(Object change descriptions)
☆ ☆ ☆ ☆
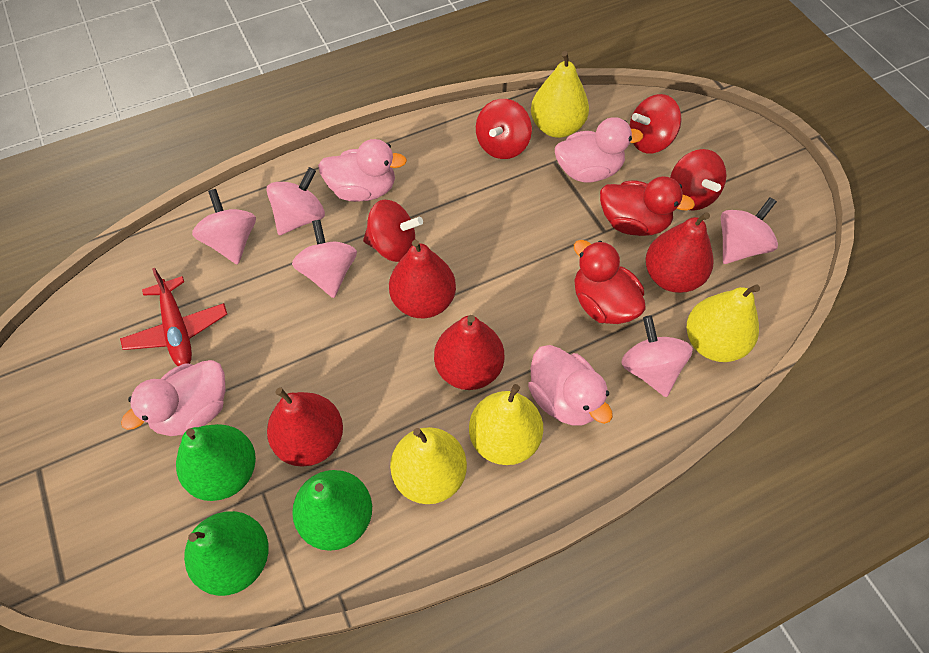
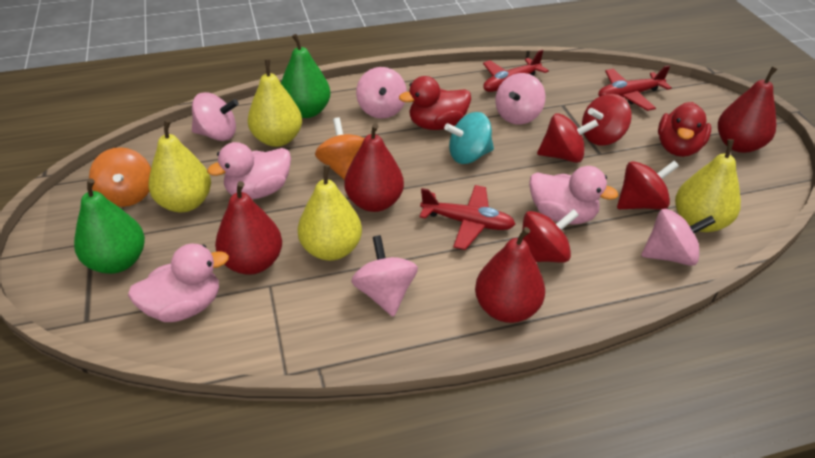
green pear: 3 -> 2
orange spinning top: 0 -> 2
pink duck: 4 -> 3
red plane: 1 -> 3
turquoise spinning top: 0 -> 1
☆ ☆ ☆ ☆
**Task brief:** Apart from the images, the entries above must be returned without alteration.

**Solution below:**
green pear: 3 -> 2
orange spinning top: 0 -> 2
pink duck: 4 -> 3
red plane: 1 -> 3
turquoise spinning top: 0 -> 1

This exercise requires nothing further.